Wherever the listing holds a picture, leave it out, and copy the remainder exactly.
* * * * * * * * *
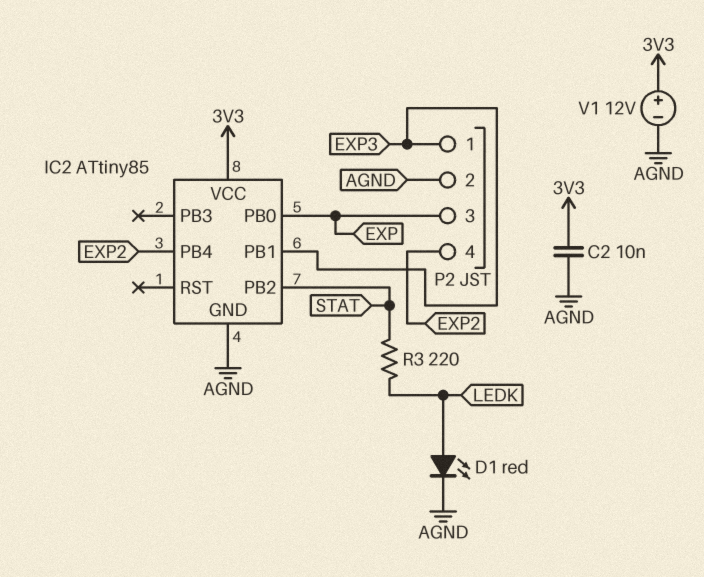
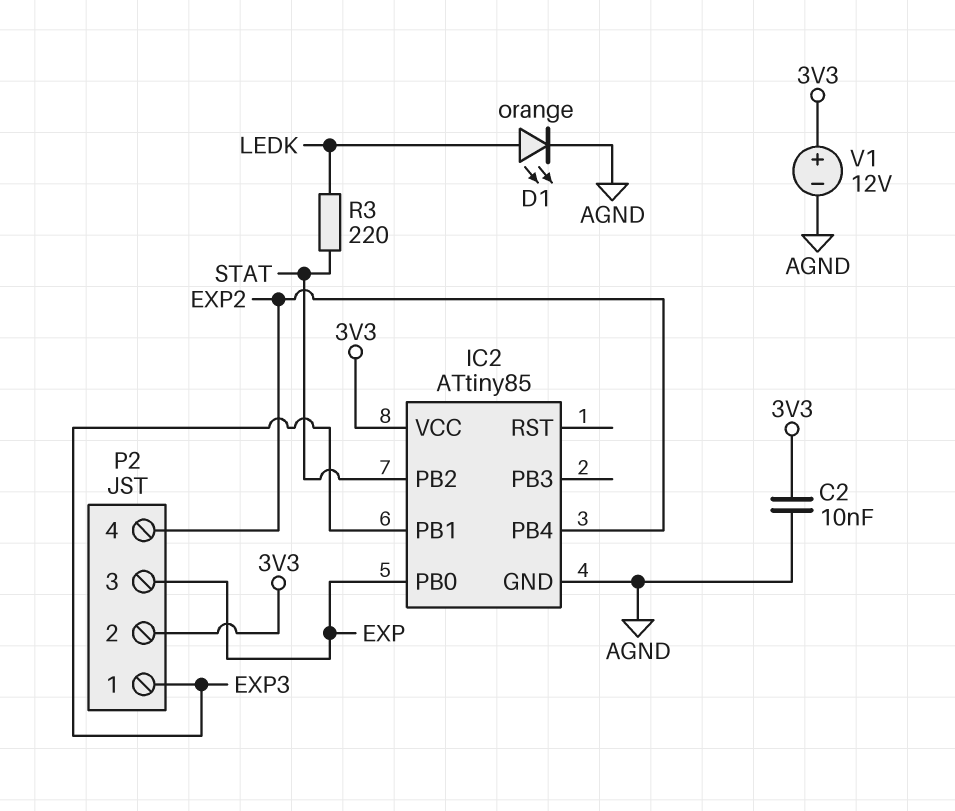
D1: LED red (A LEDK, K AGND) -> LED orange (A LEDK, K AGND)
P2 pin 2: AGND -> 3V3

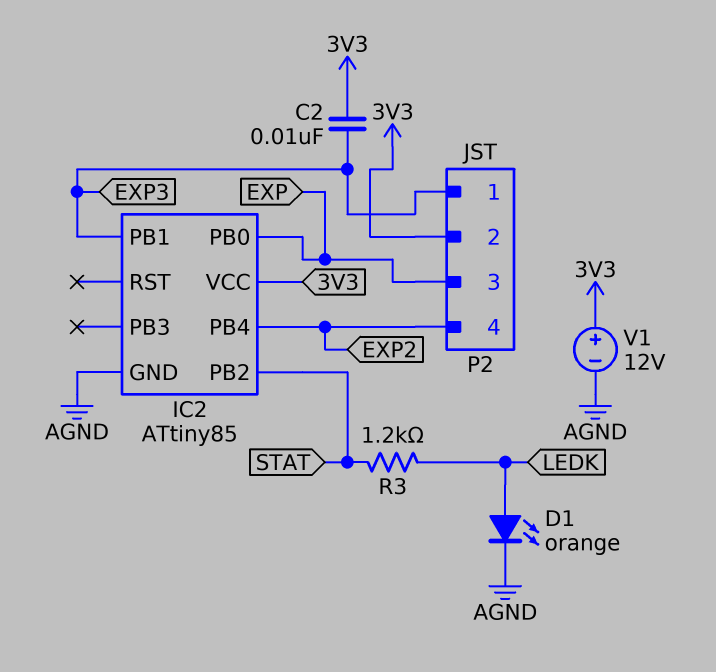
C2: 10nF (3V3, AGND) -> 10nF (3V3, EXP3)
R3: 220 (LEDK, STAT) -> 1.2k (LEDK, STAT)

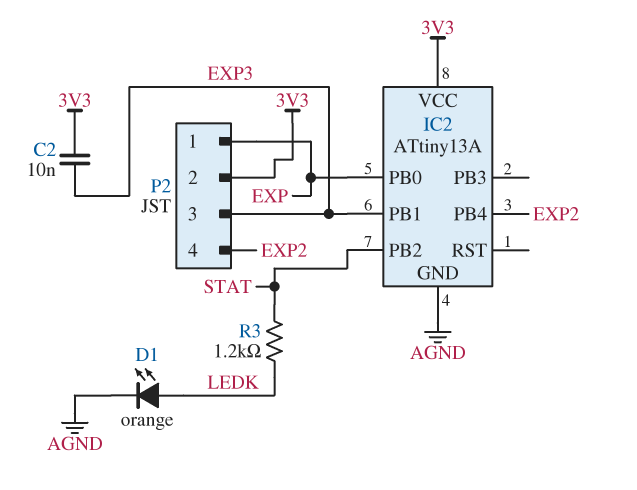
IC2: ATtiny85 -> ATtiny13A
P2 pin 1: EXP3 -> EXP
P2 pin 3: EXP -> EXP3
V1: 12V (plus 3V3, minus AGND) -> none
* * * * * * * * *
◆ Response box
D1: LED red (A LEDK, K AGND) -> LED orange (A LEDK, K AGND)
P2 pin 2: AGND -> 3V3

C2: 10nF (3V3, AGND) -> 10nF (3V3, EXP3)
R3: 220 (LEDK, STAT) -> 1.2k (LEDK, STAT)

IC2: ATtiny85 -> ATtiny13A
P2 pin 1: EXP3 -> EXP
P2 pin 3: EXP -> EXP3
V1: 12V (plus 3V3, minus AGND) -> none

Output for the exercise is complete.